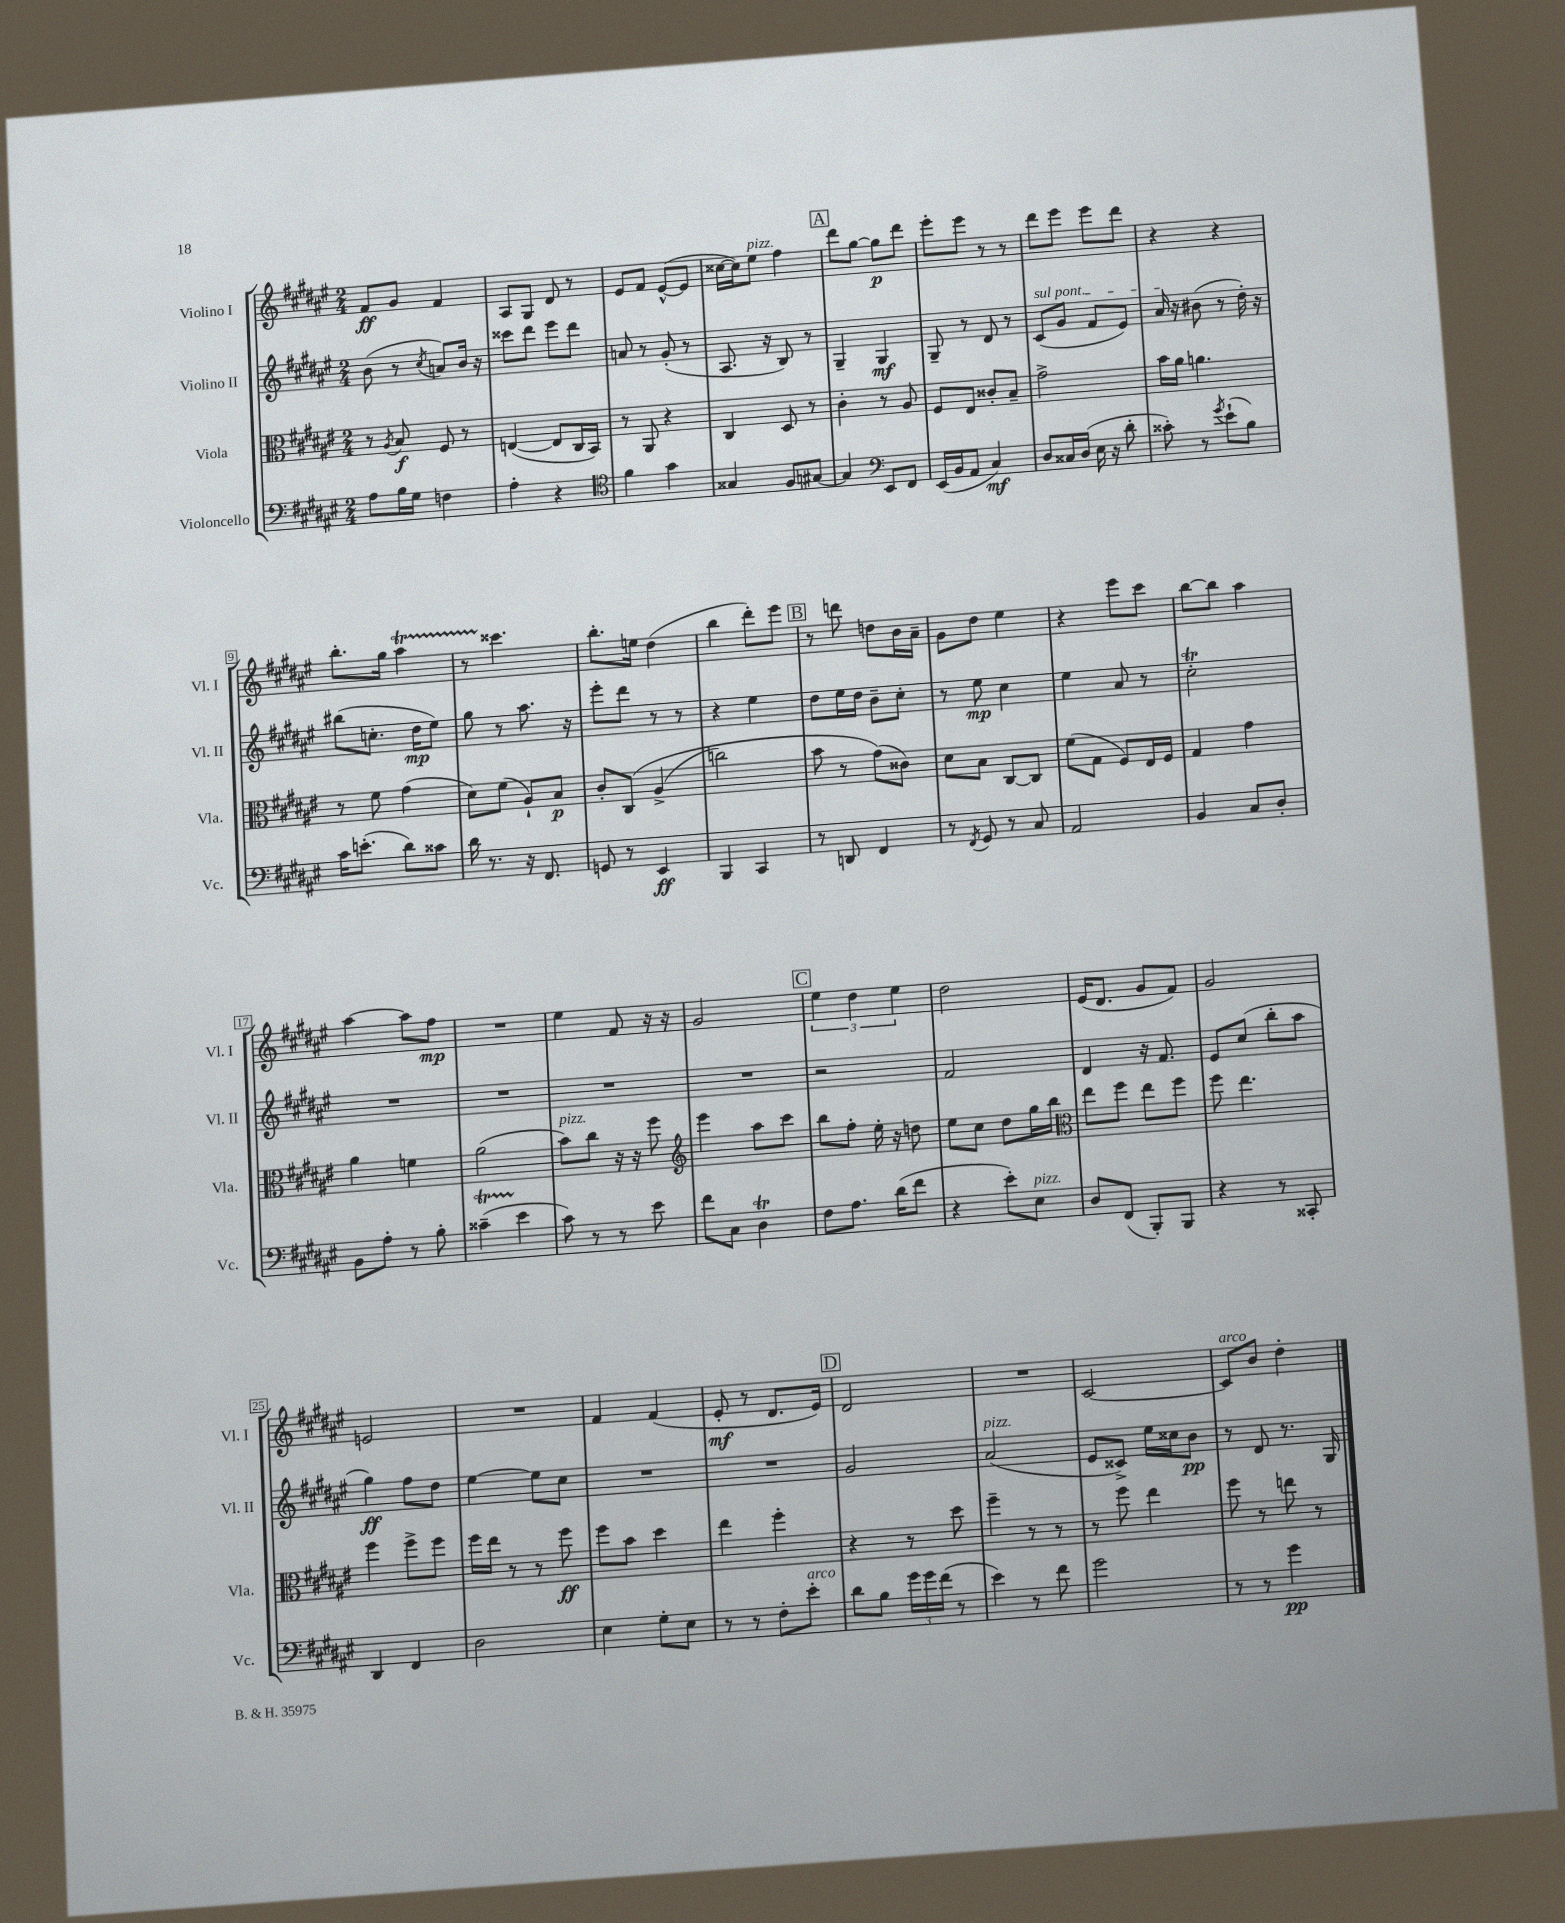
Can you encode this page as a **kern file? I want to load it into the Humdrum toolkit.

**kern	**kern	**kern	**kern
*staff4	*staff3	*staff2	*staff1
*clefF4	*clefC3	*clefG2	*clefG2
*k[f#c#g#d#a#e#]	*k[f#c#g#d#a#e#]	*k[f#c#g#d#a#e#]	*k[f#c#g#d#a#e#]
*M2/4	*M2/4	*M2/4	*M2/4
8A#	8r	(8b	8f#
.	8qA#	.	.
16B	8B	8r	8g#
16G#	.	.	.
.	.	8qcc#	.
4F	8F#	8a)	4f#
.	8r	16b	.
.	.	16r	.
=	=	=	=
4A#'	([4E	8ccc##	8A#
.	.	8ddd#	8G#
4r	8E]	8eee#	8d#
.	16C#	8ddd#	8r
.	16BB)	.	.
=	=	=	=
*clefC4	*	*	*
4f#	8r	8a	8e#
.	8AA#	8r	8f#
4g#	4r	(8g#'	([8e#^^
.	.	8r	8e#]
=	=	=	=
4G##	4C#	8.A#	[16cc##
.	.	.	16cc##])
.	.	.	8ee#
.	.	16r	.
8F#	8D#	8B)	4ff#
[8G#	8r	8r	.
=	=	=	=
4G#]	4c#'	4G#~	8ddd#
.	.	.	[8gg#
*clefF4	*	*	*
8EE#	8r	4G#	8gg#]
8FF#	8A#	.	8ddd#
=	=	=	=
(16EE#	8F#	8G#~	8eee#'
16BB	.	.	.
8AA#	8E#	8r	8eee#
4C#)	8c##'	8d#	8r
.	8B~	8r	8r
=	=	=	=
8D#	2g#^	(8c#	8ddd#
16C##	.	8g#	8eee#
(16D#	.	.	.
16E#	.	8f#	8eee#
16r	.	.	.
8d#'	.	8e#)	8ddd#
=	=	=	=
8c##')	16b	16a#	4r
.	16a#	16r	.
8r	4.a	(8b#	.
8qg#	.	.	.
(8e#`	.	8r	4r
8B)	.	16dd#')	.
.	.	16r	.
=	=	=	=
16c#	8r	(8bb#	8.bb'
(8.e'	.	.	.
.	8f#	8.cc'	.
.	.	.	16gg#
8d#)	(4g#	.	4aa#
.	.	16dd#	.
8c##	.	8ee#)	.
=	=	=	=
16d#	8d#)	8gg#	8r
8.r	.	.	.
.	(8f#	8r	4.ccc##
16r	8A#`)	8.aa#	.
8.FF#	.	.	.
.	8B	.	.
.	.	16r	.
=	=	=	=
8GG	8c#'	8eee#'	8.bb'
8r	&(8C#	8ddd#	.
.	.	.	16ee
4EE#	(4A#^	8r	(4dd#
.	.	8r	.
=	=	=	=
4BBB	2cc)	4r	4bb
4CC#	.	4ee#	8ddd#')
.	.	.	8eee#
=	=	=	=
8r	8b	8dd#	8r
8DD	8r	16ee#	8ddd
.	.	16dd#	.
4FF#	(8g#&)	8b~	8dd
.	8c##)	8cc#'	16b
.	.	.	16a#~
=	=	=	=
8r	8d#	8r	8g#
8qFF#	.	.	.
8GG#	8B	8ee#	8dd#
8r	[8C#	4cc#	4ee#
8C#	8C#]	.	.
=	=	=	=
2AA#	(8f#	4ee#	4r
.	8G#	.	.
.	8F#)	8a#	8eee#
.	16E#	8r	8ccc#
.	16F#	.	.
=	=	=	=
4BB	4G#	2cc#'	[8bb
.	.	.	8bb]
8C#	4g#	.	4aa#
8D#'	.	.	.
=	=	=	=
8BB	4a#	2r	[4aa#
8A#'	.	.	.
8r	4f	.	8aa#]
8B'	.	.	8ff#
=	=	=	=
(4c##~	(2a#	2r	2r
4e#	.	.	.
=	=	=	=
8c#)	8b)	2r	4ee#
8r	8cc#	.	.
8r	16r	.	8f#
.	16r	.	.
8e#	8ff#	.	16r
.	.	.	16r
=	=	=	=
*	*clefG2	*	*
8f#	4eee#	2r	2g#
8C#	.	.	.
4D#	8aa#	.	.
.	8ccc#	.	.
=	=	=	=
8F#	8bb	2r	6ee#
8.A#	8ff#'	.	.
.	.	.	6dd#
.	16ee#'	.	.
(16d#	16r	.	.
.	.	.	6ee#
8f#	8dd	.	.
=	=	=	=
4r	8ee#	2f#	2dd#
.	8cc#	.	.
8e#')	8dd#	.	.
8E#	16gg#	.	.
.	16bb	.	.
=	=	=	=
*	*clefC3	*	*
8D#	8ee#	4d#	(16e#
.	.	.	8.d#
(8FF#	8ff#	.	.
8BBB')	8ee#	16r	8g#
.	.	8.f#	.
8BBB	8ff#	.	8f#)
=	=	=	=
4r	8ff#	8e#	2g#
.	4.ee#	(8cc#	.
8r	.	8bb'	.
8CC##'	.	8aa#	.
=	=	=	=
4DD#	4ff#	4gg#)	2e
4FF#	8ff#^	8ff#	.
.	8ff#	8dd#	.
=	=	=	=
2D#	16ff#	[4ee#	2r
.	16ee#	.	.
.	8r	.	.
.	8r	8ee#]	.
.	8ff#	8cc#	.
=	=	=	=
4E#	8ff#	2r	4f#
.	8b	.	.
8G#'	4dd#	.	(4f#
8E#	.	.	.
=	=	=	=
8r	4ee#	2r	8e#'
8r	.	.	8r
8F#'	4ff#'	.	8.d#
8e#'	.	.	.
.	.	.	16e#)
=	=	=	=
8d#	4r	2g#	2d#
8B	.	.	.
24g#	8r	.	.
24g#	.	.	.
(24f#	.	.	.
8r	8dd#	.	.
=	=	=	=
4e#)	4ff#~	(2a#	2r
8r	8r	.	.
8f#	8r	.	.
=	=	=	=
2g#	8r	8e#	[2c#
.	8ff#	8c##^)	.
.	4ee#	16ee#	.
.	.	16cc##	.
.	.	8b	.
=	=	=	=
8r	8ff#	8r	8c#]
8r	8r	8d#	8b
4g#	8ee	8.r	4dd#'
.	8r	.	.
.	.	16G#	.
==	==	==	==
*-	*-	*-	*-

-------

# [Aim]
Count the lines in the entries above that contain the string "kern". Reply with the number only.

# [Expected output]
2